TASK TO CARRY OUT
As an exercise, transcribe the data below in full and exactly, omitting pictures.

DATA SECTION

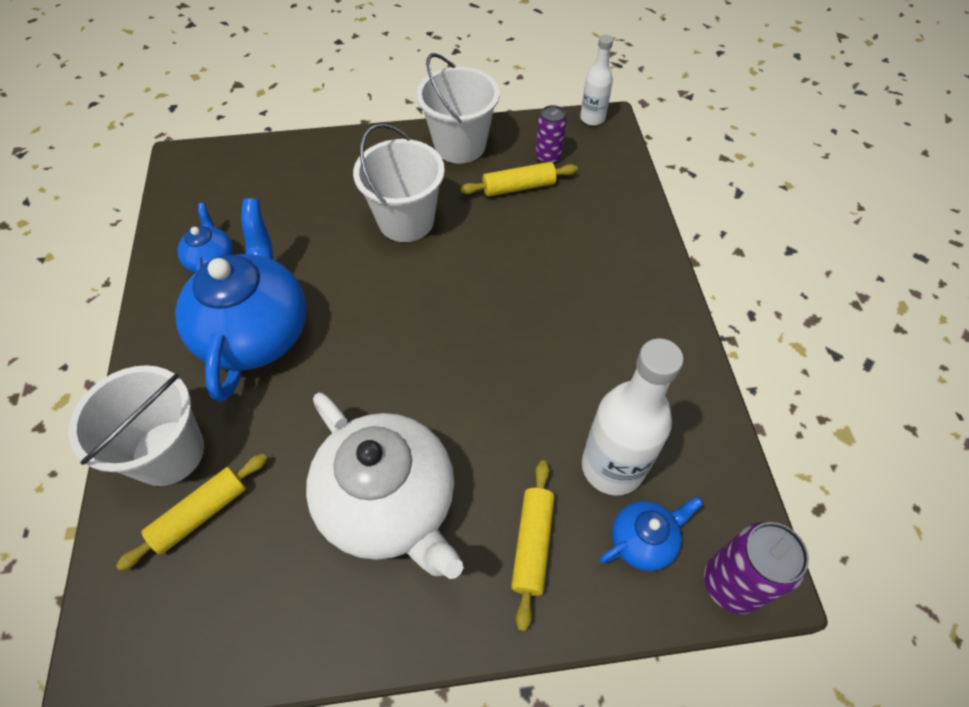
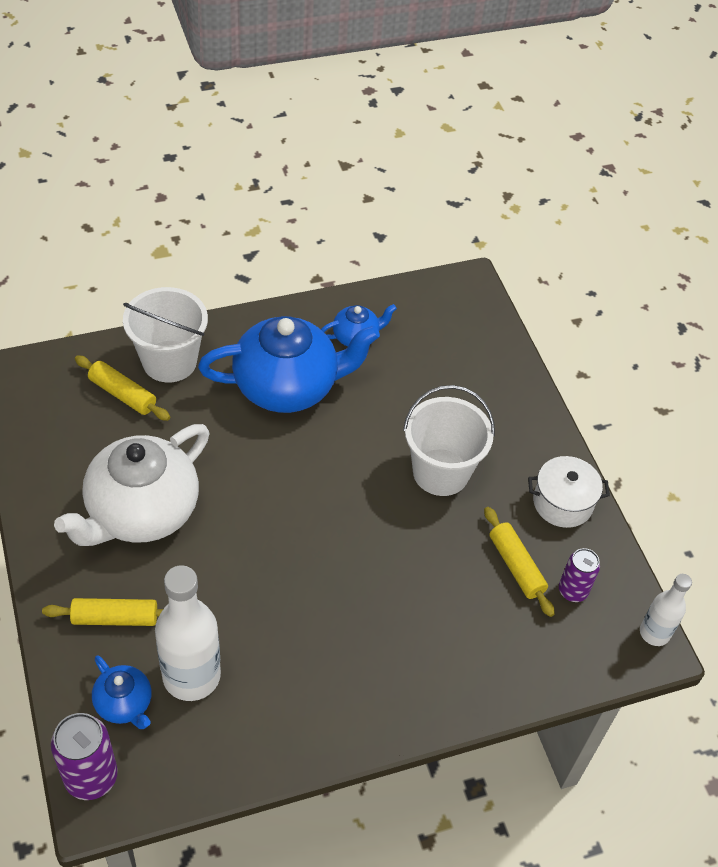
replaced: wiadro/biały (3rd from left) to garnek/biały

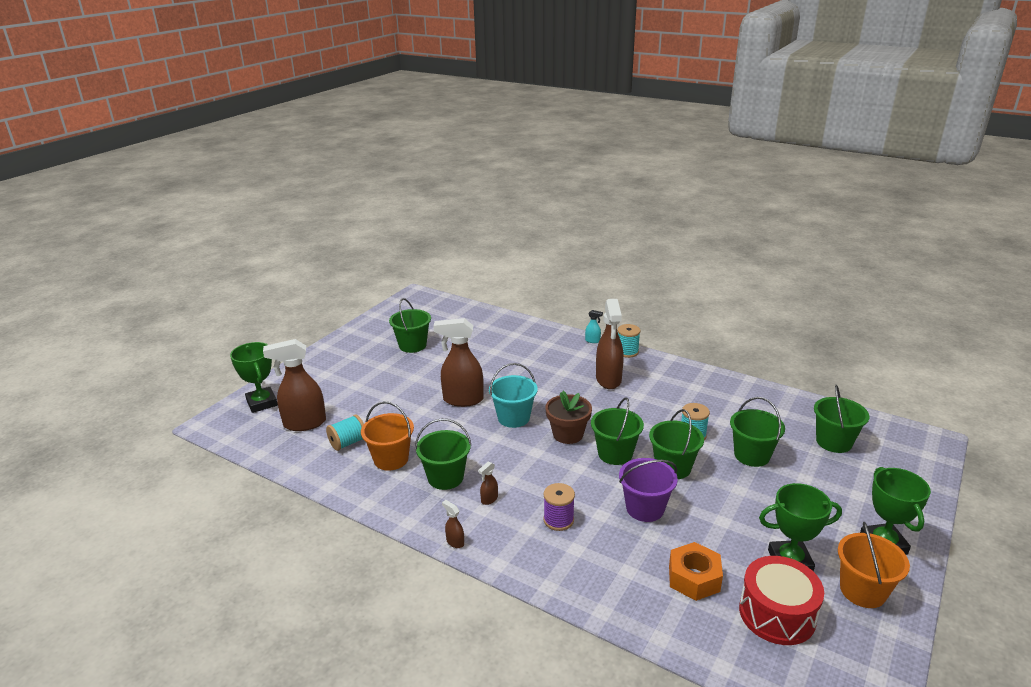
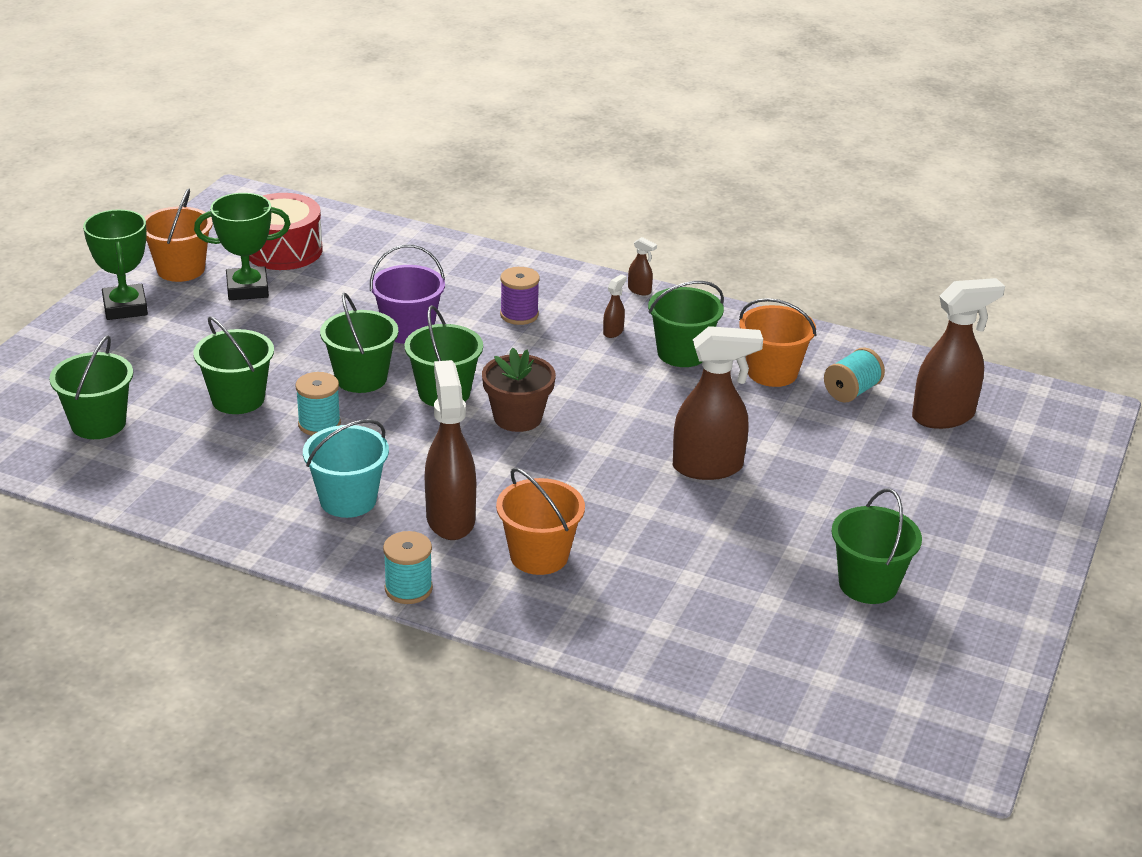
removed: puchar/zielony (1st from left); spryskiwacz/turkusowy; nakrętka/pomarańczowy
added: wiadro/pomarańczowy (2nd from left)
moved: wiadro/turkusowy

ANSWER TO THE PROBLEM
replaced: wiadro/biały (3rd from left) to garnek/biały

removed: puchar/zielony (1st from left); spryskiwacz/turkusowy; nakrętka/pomarańczowy
added: wiadro/pomarańczowy (2nd from left)
moved: wiadro/turkusowy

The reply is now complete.